Stored entries:
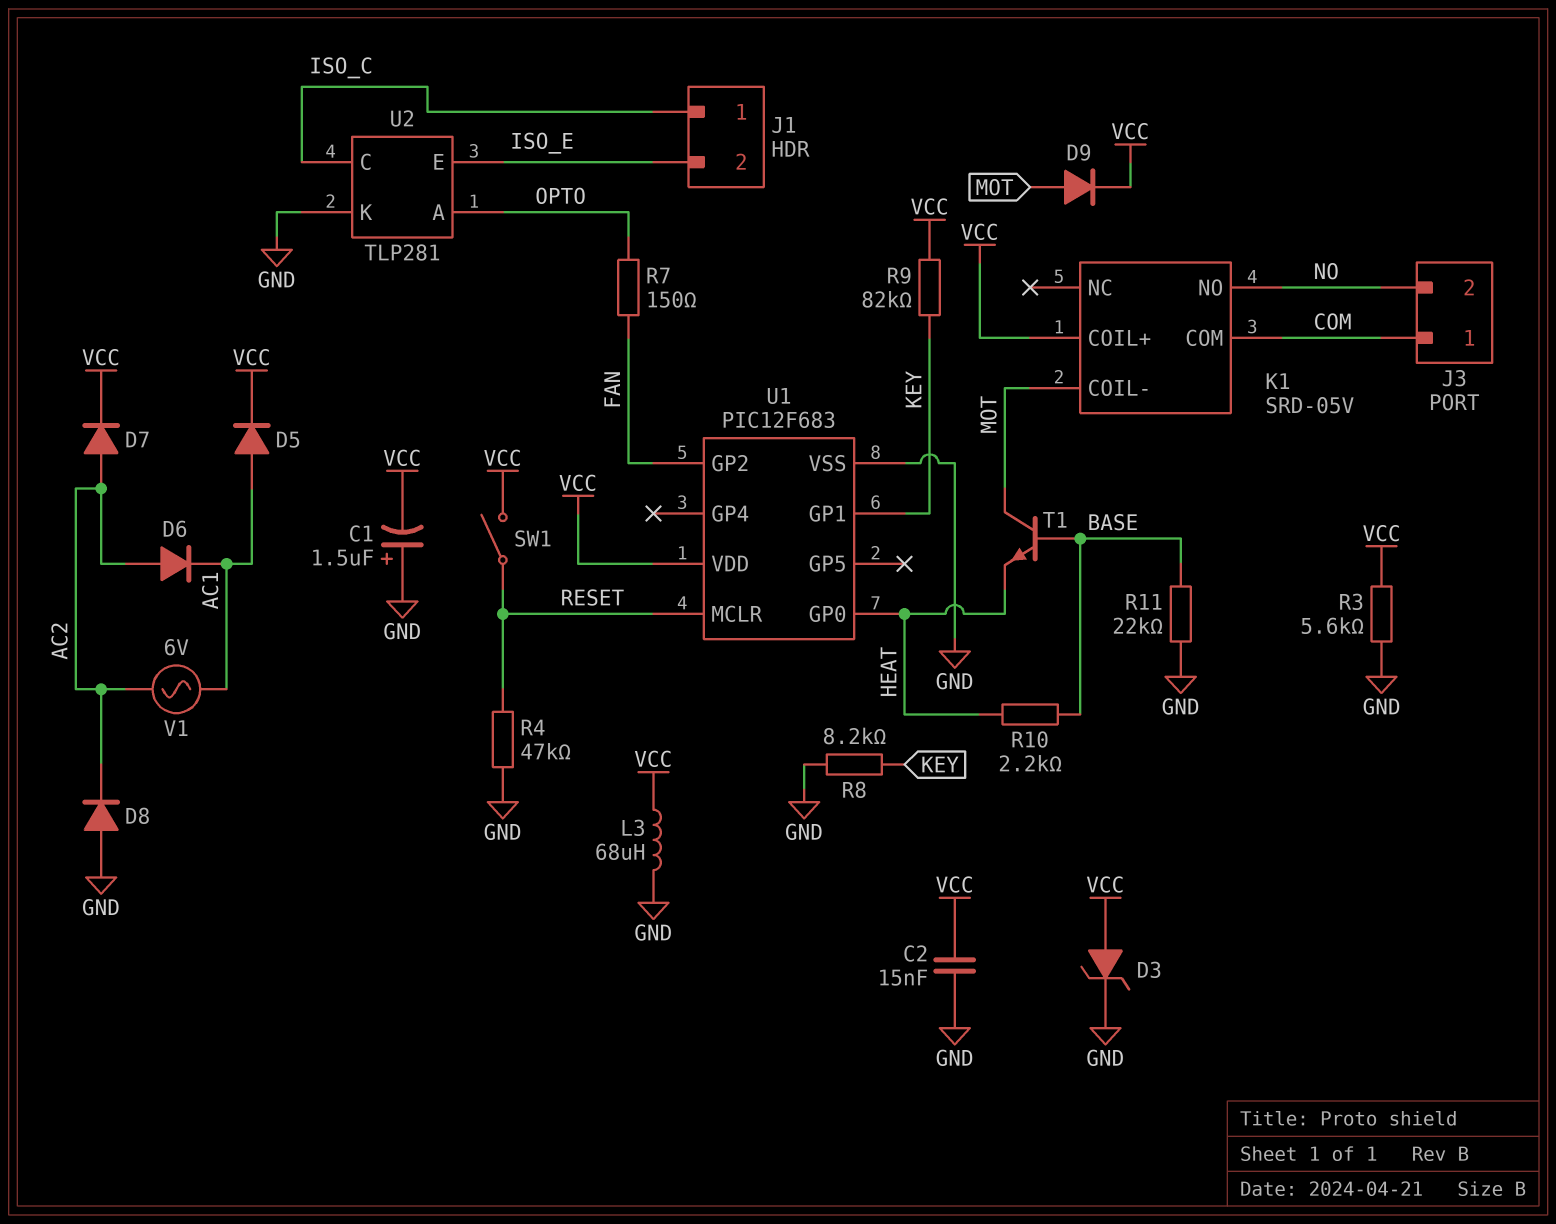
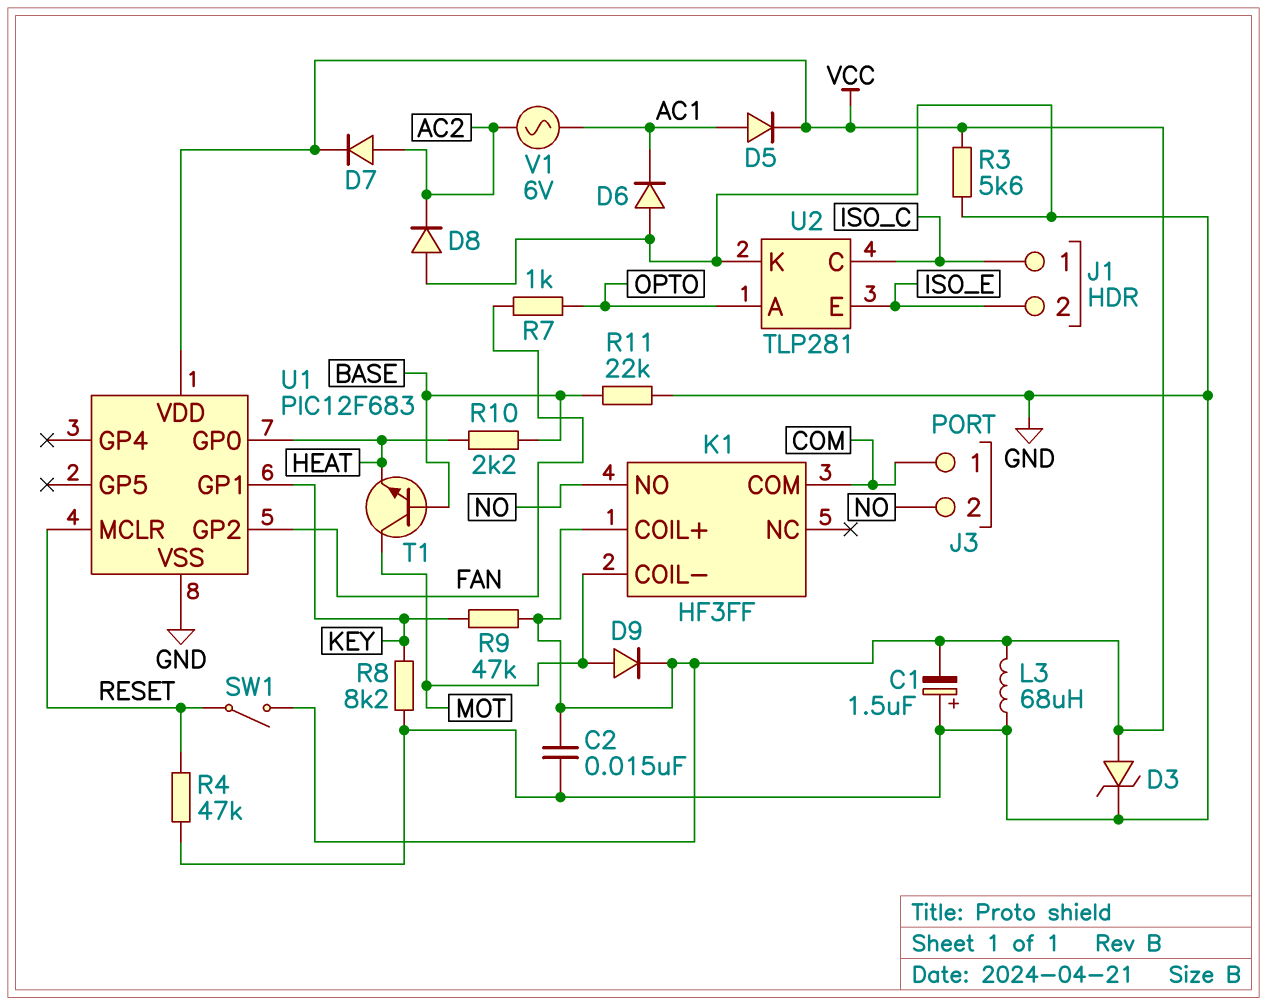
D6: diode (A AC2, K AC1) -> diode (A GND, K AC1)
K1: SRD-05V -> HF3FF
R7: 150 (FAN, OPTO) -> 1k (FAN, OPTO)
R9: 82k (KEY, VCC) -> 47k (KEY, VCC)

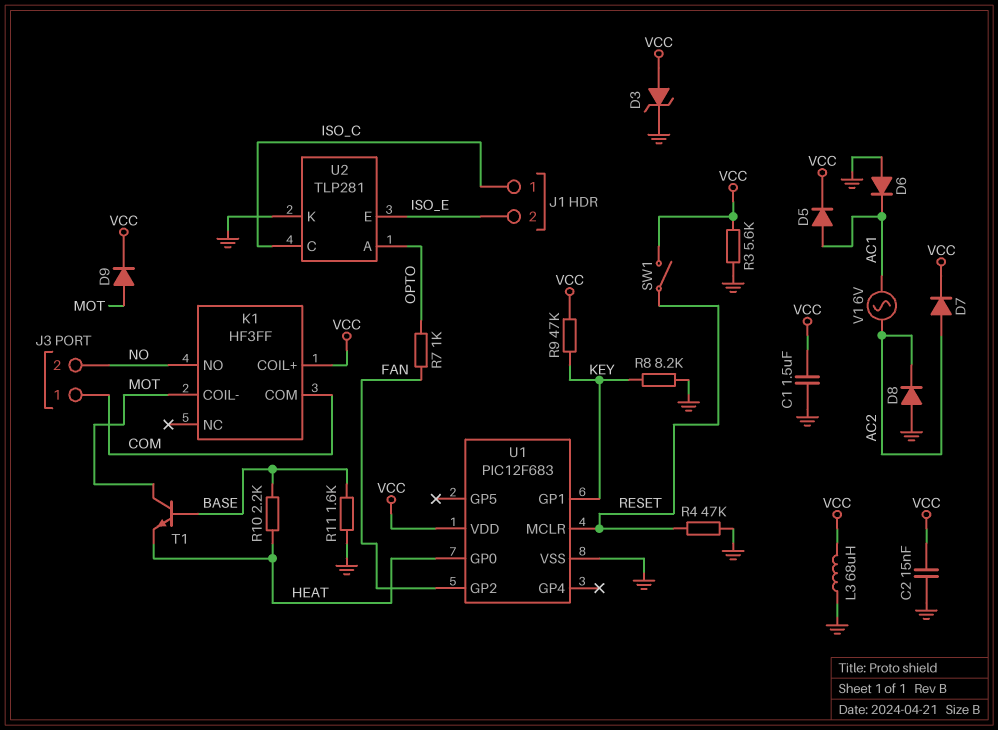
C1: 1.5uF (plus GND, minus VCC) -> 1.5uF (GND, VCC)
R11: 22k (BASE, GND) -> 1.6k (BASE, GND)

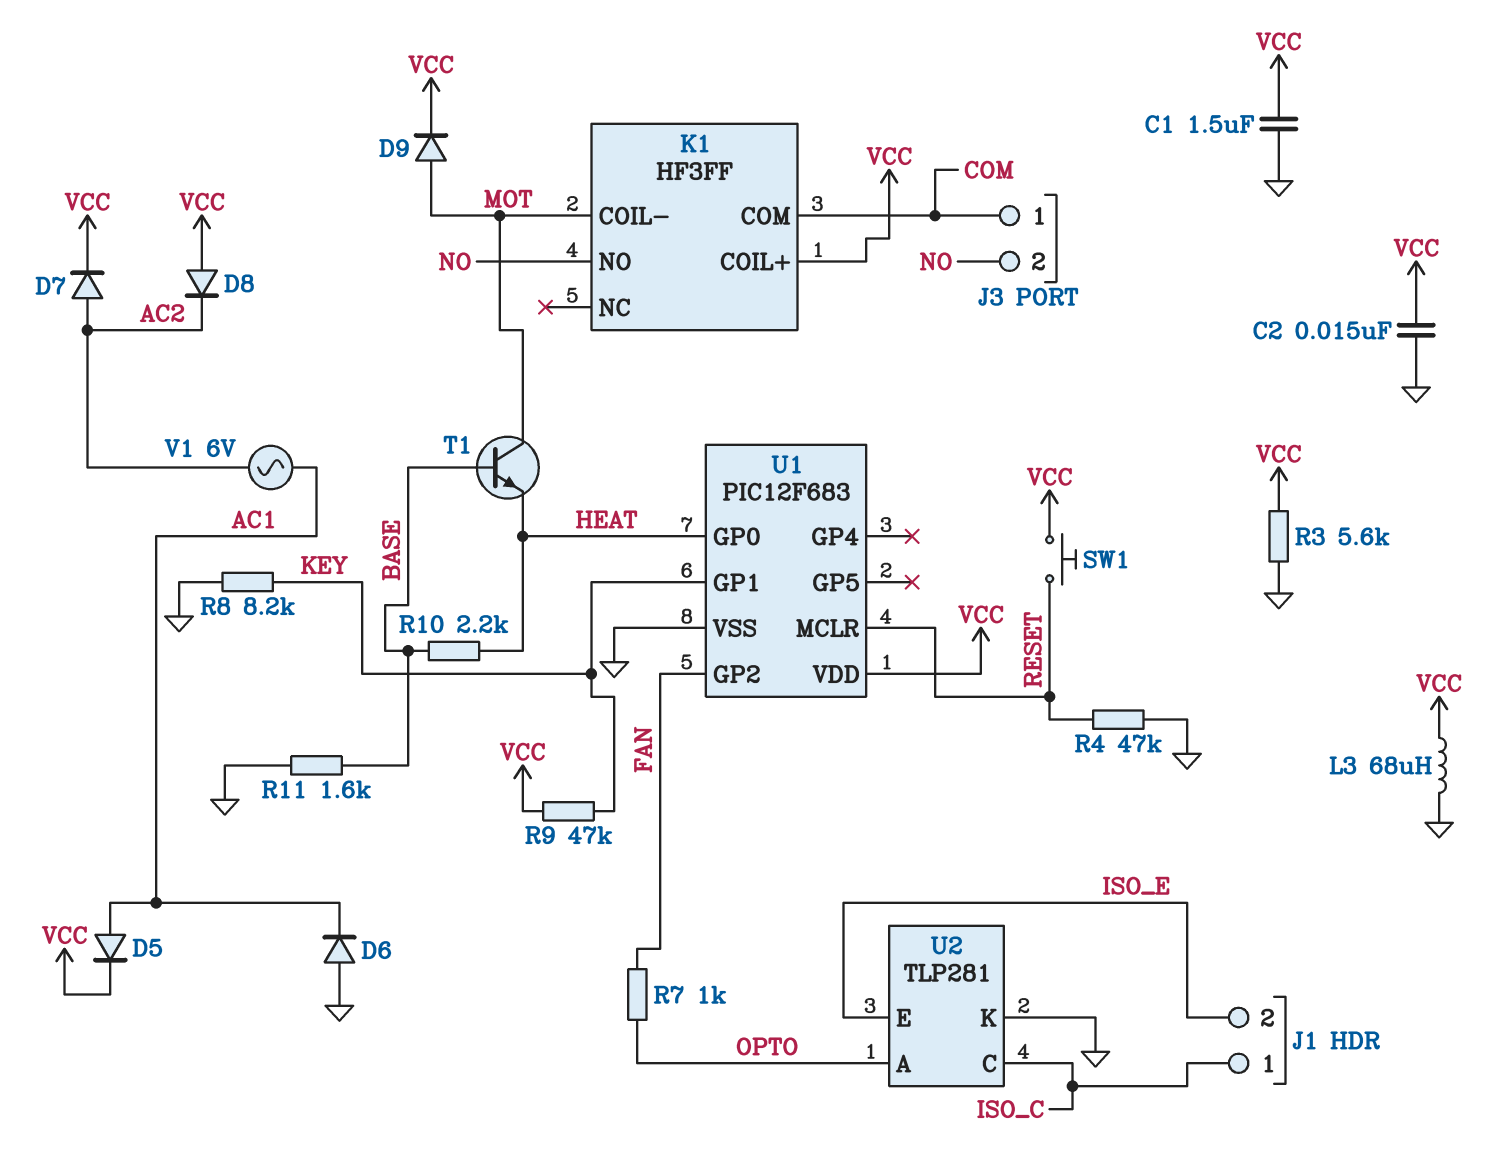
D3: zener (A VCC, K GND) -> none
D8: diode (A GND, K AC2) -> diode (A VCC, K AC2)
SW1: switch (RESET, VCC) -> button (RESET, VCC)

◆ **YOUR OBJECTIVE**
Each line from the one with "D3: zener (A VCC, K GND) -> none" through the end of the entries above must be set down exactly, both end lines included, and no other line may appear.

◆ **RESPONSE**
D3: zener (A VCC, K GND) -> none
D8: diode (A GND, K AC2) -> diode (A VCC, K AC2)
SW1: switch (RESET, VCC) -> button (RESET, VCC)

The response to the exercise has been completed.